§ **Problem to work on**: Each record must be copied in full and unchanged; any image it holds is excluded.
== Data supplied
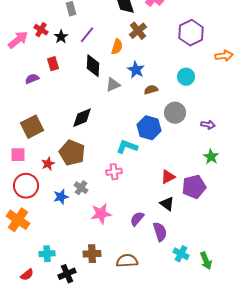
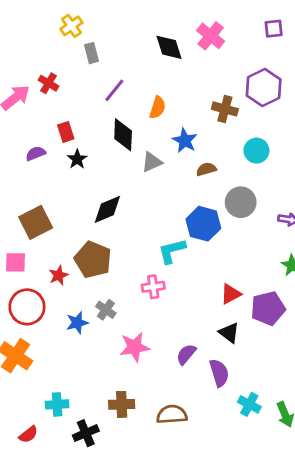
brown cross: (138, 31) -> (225, 109), moved, turned -36
black star: (61, 37) -> (77, 159), moved
cyan L-shape: (127, 147) -> (172, 251), turned -35

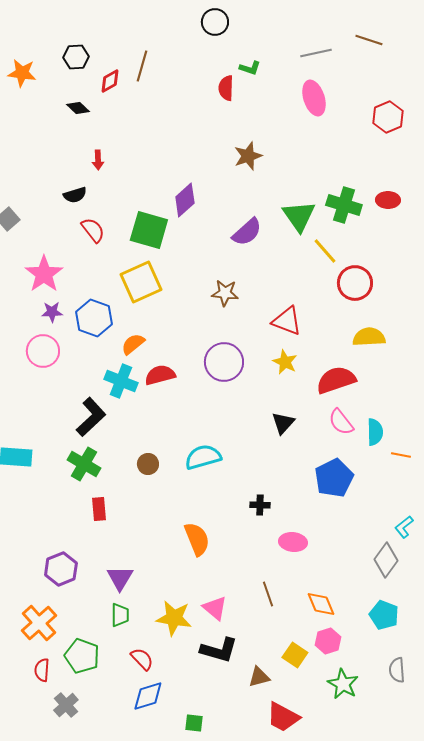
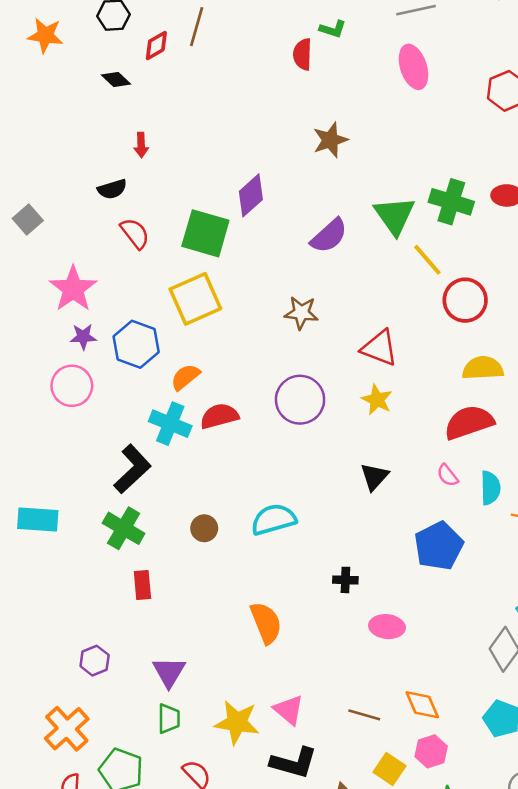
red semicircle: (336, 380) -> (469, 422), moved
pink semicircle: (341, 422) -> (448, 475), size x0.7
purple hexagon: (61, 569) -> (95, 661), size x0.7
brown line: (268, 594) -> (364, 715), moved, turned -55

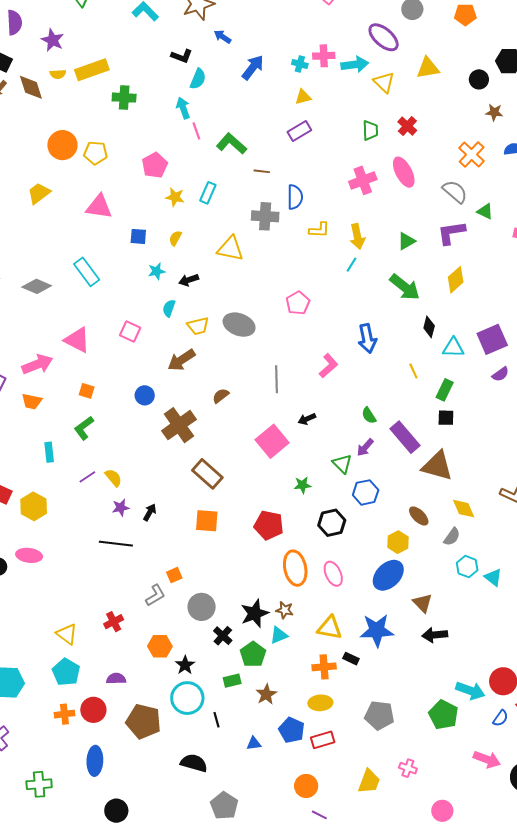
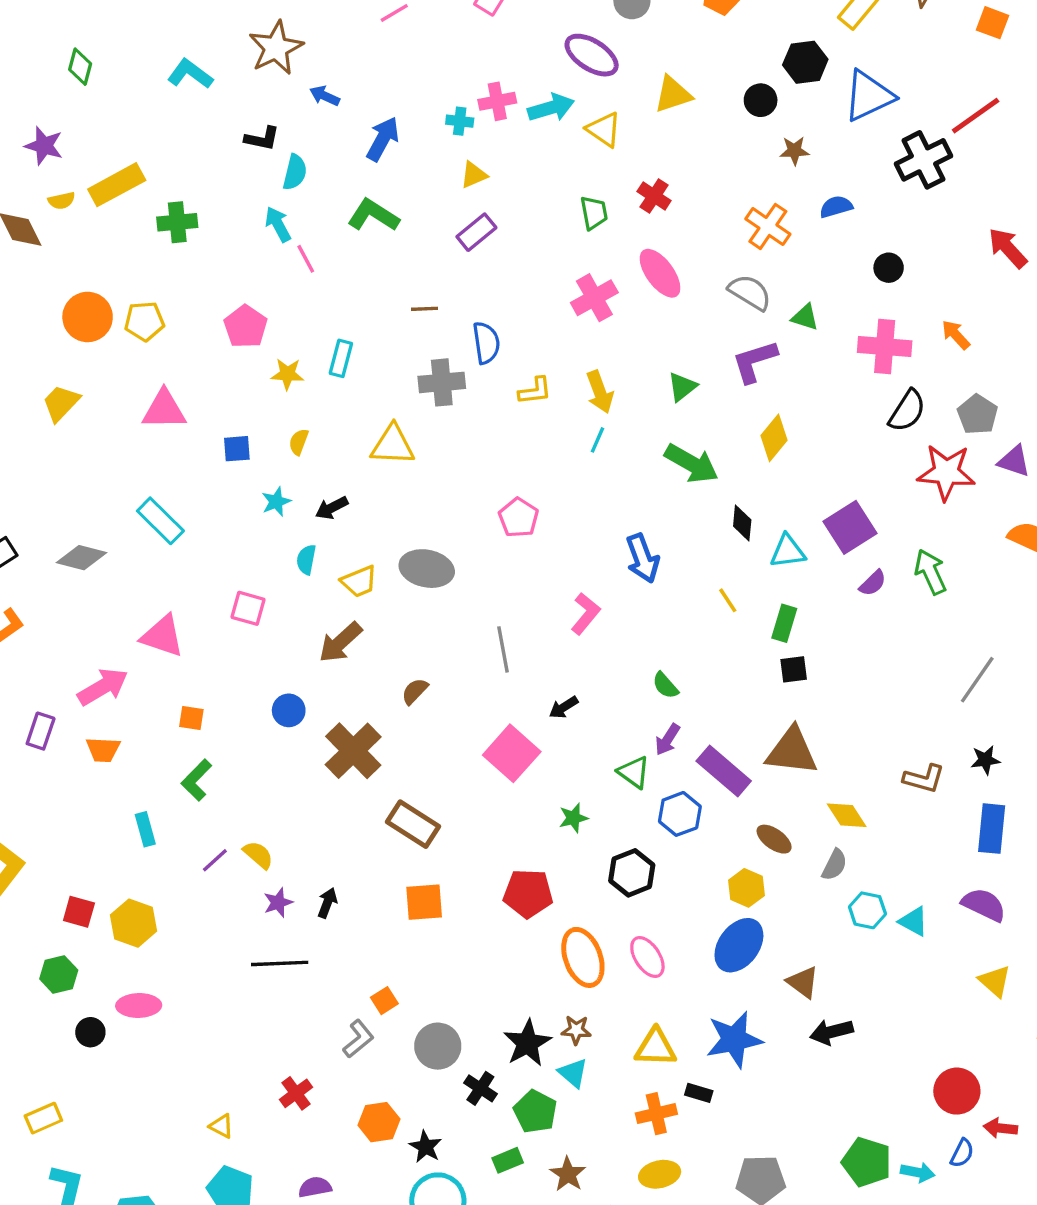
green L-shape: (231, 144) -> (373, 215), moved
purple rectangle: (405, 437) -> (724, 771), moved
yellow triangle: (67, 634) -> (222, 1126), size x0.7
cyan triangle: (279, 635) -> (573, 1073), turned -48
cyan arrow: (470, 691) -> (918, 1172), moved, size x0.7

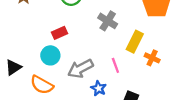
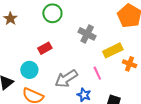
yellow rectangle: (135, 42) -> (113, 50), turned 42
cyan circle: (50, 55) -> (29, 70), moved

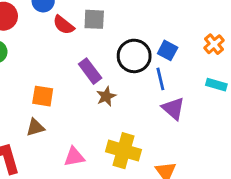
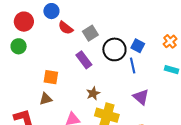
gray square: (94, 19) -> (90, 33), moved, turned -35
brown star: (106, 96) -> (93, 93), moved
purple triangle: (173, 108) -> (141, 97), moved

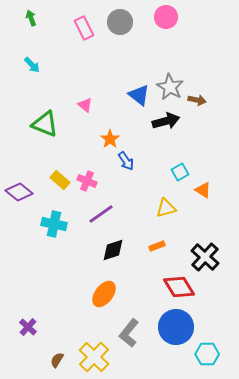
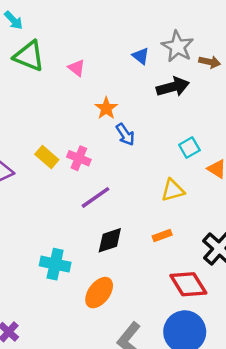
blue triangle: (139, 95) -> (141, 56), size x0.7
green triangle: (45, 124) -> (29, 56), moved
cyan cross: (54, 224) -> (55, 264), moved

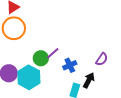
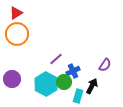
green circle: (41, 58) -> (64, 82), moved
cyan hexagon: (29, 77) -> (46, 84), moved

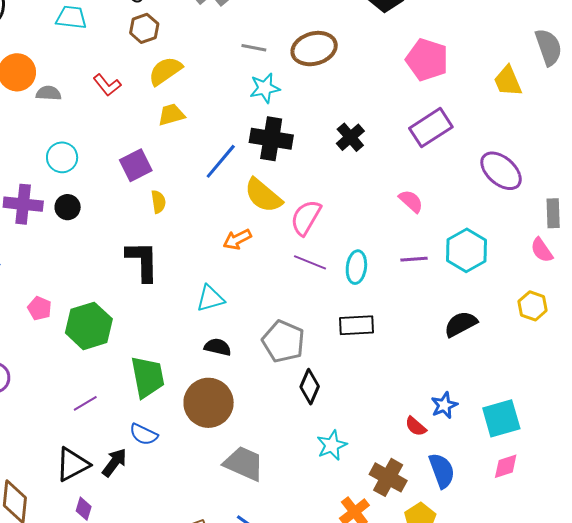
====
§ **Answer to the problem**:
brown cross: (138, 31) -> (225, 109), moved, turned -36
black star: (61, 37) -> (77, 159), moved
cyan L-shape: (127, 147) -> (172, 251), turned -35

red semicircle: (336, 380) -> (469, 422), moved
pink semicircle: (341, 422) -> (448, 475), size x0.7
purple hexagon: (61, 569) -> (95, 661), size x0.7
brown line: (268, 594) -> (364, 715), moved, turned -55

green L-shape: (231, 144) -> (373, 215), moved
purple rectangle: (405, 437) -> (724, 771), moved
yellow triangle: (67, 634) -> (222, 1126), size x0.7
cyan triangle: (279, 635) -> (573, 1073), turned -48
cyan arrow: (470, 691) -> (918, 1172), moved, size x0.7

yellow rectangle: (135, 42) -> (113, 50), turned 42
cyan circle: (50, 55) -> (29, 70), moved

gray square: (94, 19) -> (90, 33), moved, turned -35
brown star: (106, 96) -> (93, 93), moved
purple triangle: (173, 108) -> (141, 97), moved

blue triangle: (139, 95) -> (141, 56), size x0.7
green triangle: (45, 124) -> (29, 56), moved
cyan cross: (54, 224) -> (55, 264), moved

green circle: (41, 58) -> (64, 82), moved
cyan hexagon: (29, 77) -> (46, 84), moved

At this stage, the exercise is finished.